*Coordinate-based change listings:*
· · · · ·

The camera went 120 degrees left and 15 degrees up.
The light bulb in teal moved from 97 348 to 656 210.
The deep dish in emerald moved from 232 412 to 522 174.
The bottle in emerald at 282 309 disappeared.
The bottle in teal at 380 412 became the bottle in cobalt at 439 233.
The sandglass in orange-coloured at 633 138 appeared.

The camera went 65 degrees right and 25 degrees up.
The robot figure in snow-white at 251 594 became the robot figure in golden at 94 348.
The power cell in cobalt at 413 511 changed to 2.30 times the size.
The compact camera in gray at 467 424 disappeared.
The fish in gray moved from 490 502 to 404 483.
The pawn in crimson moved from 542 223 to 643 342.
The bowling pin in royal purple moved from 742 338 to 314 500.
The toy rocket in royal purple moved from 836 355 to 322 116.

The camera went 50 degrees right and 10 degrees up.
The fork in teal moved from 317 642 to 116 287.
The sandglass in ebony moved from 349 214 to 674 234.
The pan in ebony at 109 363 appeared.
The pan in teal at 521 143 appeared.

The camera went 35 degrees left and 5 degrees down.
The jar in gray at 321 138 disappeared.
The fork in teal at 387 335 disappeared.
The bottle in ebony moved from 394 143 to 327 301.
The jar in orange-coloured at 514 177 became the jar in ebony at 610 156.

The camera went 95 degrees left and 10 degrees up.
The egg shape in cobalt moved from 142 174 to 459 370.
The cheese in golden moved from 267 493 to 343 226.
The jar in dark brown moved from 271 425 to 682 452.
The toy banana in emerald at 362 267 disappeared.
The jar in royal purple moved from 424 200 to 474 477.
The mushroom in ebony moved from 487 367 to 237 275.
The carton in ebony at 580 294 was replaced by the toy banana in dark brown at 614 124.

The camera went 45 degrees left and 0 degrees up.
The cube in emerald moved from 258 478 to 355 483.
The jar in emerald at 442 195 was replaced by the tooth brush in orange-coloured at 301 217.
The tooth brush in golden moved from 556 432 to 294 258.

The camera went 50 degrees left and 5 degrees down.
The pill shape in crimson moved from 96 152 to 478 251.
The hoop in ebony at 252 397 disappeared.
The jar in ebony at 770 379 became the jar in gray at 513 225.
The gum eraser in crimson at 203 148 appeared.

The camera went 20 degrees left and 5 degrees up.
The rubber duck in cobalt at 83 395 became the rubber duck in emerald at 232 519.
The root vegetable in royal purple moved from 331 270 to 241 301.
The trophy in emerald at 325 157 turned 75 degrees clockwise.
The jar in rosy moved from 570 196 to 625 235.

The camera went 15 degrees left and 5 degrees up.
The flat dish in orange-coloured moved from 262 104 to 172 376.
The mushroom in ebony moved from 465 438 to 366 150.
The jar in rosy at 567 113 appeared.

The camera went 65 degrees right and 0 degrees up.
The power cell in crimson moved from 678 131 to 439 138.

· · · · ·

*TASK TO CARRY OUT:* Nothing in the data above may be skipped; repeat it all exactly.

*WRITTEN RESPONSE:*
The camera went 120 degrees left and 15 degrees up.
The light bulb in teal moved from 97 348 to 656 210.
The deep dish in emerald moved from 232 412 to 522 174.
The bottle in emerald at 282 309 disappeared.
The bottle in teal at 380 412 became the bottle in cobalt at 439 233.
The sandglass in orange-coloured at 633 138 appeared.

The camera went 65 degrees right and 25 degrees up.
The robot figure in snow-white at 251 594 became the robot figure in golden at 94 348.
The power cell in cobalt at 413 511 changed to 2.30 times the size.
The compact camera in gray at 467 424 disappeared.
The fish in gray moved from 490 502 to 404 483.
The pawn in crimson moved from 542 223 to 643 342.
The bowling pin in royal purple moved from 742 338 to 314 500.
The toy rocket in royal purple moved from 836 355 to 322 116.

The camera went 50 degrees right and 10 degrees up.
The fork in teal moved from 317 642 to 116 287.
The sandglass in ebony moved from 349 214 to 674 234.
The pan in ebony at 109 363 appeared.
The pan in teal at 521 143 appeared.

The camera went 35 degrees left and 5 degrees down.
The jar in gray at 321 138 disappeared.
The fork in teal at 387 335 disappeared.
The bottle in ebony moved from 394 143 to 327 301.
The jar in orange-coloured at 514 177 became the jar in ebony at 610 156.

The camera went 95 degrees left and 10 degrees up.
The egg shape in cobalt moved from 142 174 to 459 370.
The cheese in golden moved from 267 493 to 343 226.
The jar in dark brown moved from 271 425 to 682 452.
The toy banana in emerald at 362 267 disappeared.
The jar in royal purple moved from 424 200 to 474 477.
The mushroom in ebony moved from 487 367 to 237 275.
The carton in ebony at 580 294 was replaced by the toy banana in dark brown at 614 124.

The camera went 45 degrees left and 0 degrees up.
The cube in emerald moved from 258 478 to 355 483.
The jar in emerald at 442 195 was replaced by the tooth brush in orange-coloured at 301 217.
The tooth brush in golden moved from 556 432 to 294 258.

The camera went 50 degrees left and 5 degrees down.
The pill shape in crimson moved from 96 152 to 478 251.
The hoop in ebony at 252 397 disappeared.
The jar in ebony at 770 379 became the jar in gray at 513 225.
The gum eraser in crimson at 203 148 appeared.

The camera went 20 degrees left and 5 degrees up.
The rubber duck in cobalt at 83 395 became the rubber duck in emerald at 232 519.
The root vegetable in royal purple moved from 331 270 to 241 301.
The trophy in emerald at 325 157 turned 75 degrees clockwise.
The jar in rosy moved from 570 196 to 625 235.

The camera went 15 degrees left and 5 degrees up.
The flat dish in orange-coloured moved from 262 104 to 172 376.
The mushroom in ebony moved from 465 438 to 366 150.
The jar in rosy at 567 113 appeared.

The camera went 65 degrees right and 0 degrees up.
The power cell in crimson moved from 678 131 to 439 138.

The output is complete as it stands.